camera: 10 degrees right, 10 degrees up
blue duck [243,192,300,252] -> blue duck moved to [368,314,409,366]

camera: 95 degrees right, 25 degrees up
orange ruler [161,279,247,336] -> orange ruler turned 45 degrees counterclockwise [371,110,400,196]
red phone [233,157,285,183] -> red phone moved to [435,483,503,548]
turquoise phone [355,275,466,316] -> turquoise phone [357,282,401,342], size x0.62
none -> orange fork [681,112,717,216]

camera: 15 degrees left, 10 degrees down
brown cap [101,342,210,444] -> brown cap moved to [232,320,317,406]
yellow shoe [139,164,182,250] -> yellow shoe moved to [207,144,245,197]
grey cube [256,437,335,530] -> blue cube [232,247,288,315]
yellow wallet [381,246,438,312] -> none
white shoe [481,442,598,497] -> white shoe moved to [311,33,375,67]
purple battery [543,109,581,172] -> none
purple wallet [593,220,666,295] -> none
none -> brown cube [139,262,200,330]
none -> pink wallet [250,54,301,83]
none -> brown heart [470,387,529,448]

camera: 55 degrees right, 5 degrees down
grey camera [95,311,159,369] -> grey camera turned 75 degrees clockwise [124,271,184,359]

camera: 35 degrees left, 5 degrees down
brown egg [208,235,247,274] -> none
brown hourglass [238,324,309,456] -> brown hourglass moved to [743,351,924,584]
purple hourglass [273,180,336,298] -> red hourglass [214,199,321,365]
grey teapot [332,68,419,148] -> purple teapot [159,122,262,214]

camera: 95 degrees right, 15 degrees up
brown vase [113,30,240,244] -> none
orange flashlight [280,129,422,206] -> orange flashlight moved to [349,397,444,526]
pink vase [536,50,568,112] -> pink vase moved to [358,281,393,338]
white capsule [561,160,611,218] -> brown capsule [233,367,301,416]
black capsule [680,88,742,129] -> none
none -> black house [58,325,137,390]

_Required action_
Return all of the data above verbatim.

_Finished task_
camera: 10 degrees right, 10 degrees up
blue duck [243,192,300,252] -> blue duck moved to [368,314,409,366]

camera: 95 degrees right, 25 degrees up
orange ruler [161,279,247,336] -> orange ruler turned 45 degrees counterclockwise [371,110,400,196]
red phone [233,157,285,183] -> red phone moved to [435,483,503,548]
turquoise phone [355,275,466,316] -> turquoise phone [357,282,401,342], size x0.62
none -> orange fork [681,112,717,216]

camera: 15 degrees left, 10 degrees down
brown cap [101,342,210,444] -> brown cap moved to [232,320,317,406]
yellow shoe [139,164,182,250] -> yellow shoe moved to [207,144,245,197]
grey cube [256,437,335,530] -> blue cube [232,247,288,315]
yellow wallet [381,246,438,312] -> none
white shoe [481,442,598,497] -> white shoe moved to [311,33,375,67]
purple battery [543,109,581,172] -> none
purple wallet [593,220,666,295] -> none
none -> brown cube [139,262,200,330]
none -> pink wallet [250,54,301,83]
none -> brown heart [470,387,529,448]

camera: 55 degrees right, 5 degrees down
grey camera [95,311,159,369] -> grey camera turned 75 degrees clockwise [124,271,184,359]

camera: 35 degrees left, 5 degrees down
brown egg [208,235,247,274] -> none
brown hourglass [238,324,309,456] -> brown hourglass moved to [743,351,924,584]
purple hourglass [273,180,336,298] -> red hourglass [214,199,321,365]
grey teapot [332,68,419,148] -> purple teapot [159,122,262,214]

camera: 95 degrees right, 15 degrees up
brown vase [113,30,240,244] -> none
orange flashlight [280,129,422,206] -> orange flashlight moved to [349,397,444,526]
pink vase [536,50,568,112] -> pink vase moved to [358,281,393,338]
white capsule [561,160,611,218] -> brown capsule [233,367,301,416]
black capsule [680,88,742,129] -> none
none -> black house [58,325,137,390]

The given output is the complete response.